Exactly those lines from the one with "- op: rotate" through the end of the listing below must be returned, and nothing else.

###

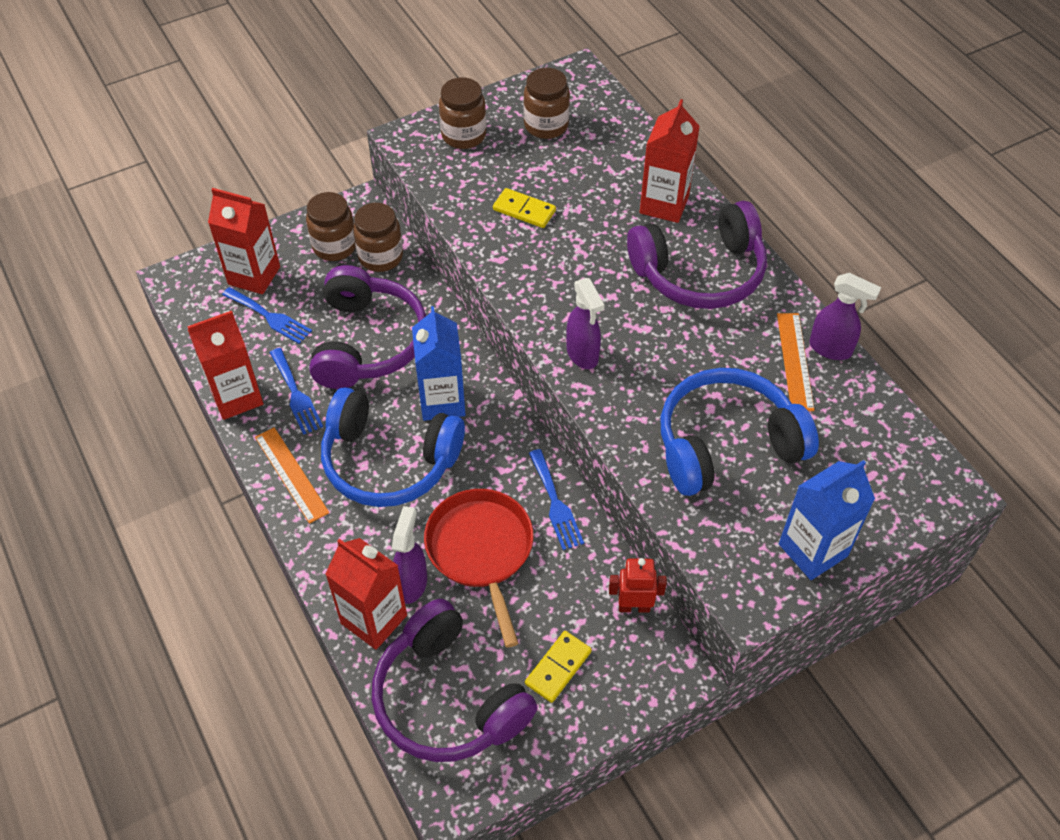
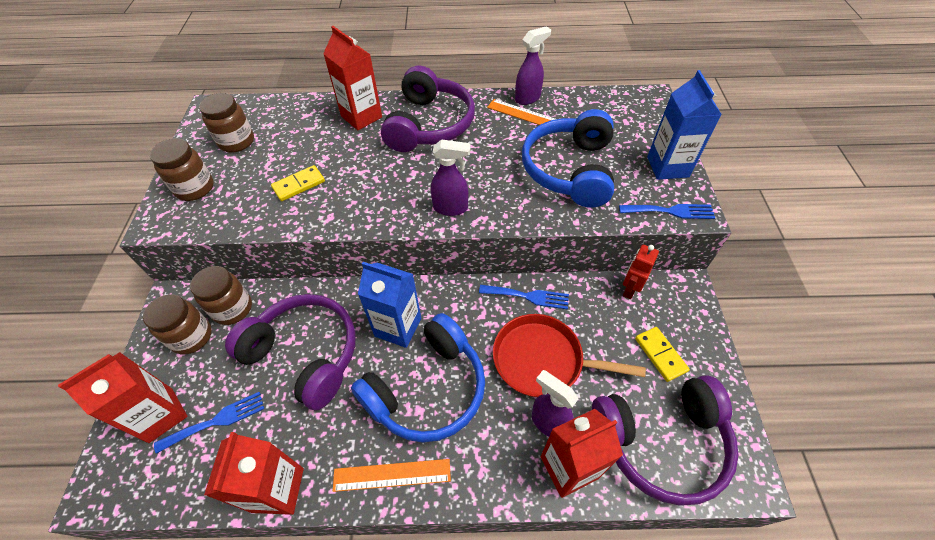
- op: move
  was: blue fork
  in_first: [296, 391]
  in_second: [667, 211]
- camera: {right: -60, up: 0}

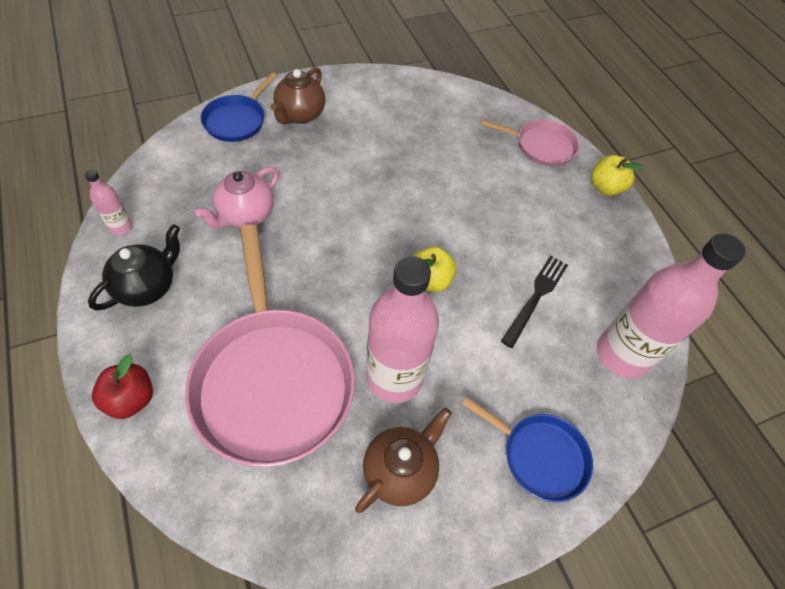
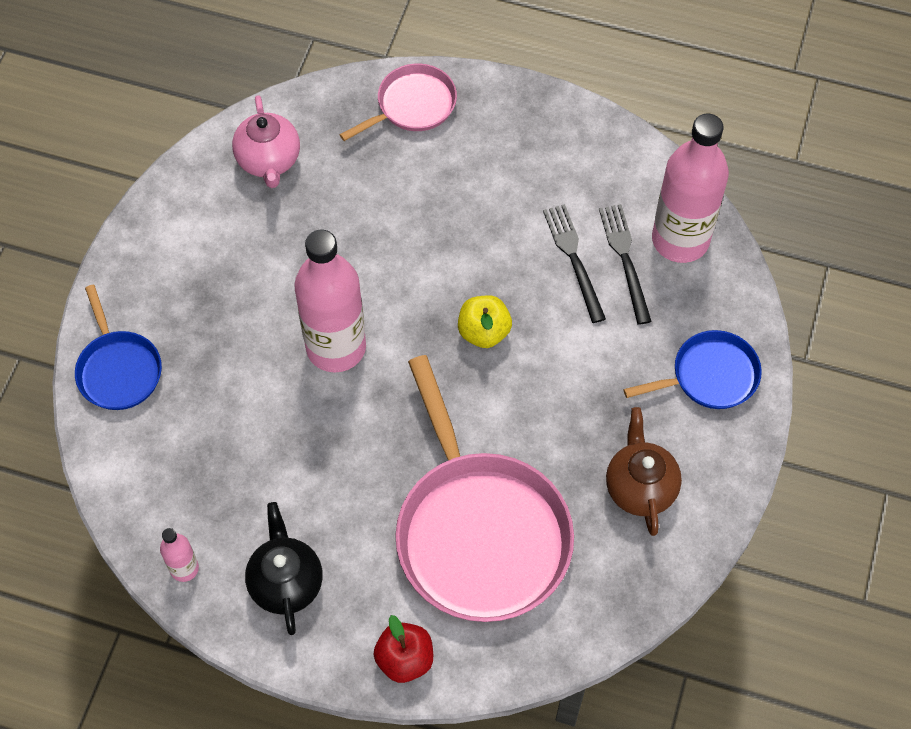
- op: delete
  was: dark brown tea pot
  in_first: [297, 96]
- op: delete
  was: bright yellow apple fruit
  in_first: [617, 175]
- op: move
  was: pink tea pot
  in_first: [237, 197]
  in_second: [266, 141]
- op: rotate
  was: pink pan
  in_first: [270, 346]
  in_second: [484, 488]
  clockwise: 45
- op: move
  was: pink bottle
  in_first: [402, 329]
  in_second: [330, 301]
- op: insert
  now: ebony fork
  in_second: [625, 264]
- camera: {right: -45, up: 5}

###

▸ Completed exercise
- op: rotate
  was: pink pan
  in_first: [270, 346]
  in_second: [484, 488]
  clockwise: 45
- op: move
  was: pink bottle
  in_first: [402, 329]
  in_second: [330, 301]
- op: insert
  now: ebony fork
  in_second: [625, 264]
- camera: {right: -45, up: 5}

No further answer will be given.